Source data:
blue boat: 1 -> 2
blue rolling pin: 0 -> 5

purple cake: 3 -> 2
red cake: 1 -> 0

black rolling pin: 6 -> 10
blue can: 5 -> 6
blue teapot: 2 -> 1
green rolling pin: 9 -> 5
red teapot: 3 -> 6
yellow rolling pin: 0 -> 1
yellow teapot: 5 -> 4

* * *

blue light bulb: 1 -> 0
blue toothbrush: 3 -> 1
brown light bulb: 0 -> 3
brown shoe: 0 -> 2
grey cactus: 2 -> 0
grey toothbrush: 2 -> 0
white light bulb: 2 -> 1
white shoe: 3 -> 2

_Exercise_: Give the exact lines, and only those, from the line containing "black rolling pin: 6 -> 10" through the line containing "yellow teapot: 5 -> 4" in the entries above.

_Final answer_:
black rolling pin: 6 -> 10
blue can: 5 -> 6
blue teapot: 2 -> 1
green rolling pin: 9 -> 5
red teapot: 3 -> 6
yellow rolling pin: 0 -> 1
yellow teapot: 5 -> 4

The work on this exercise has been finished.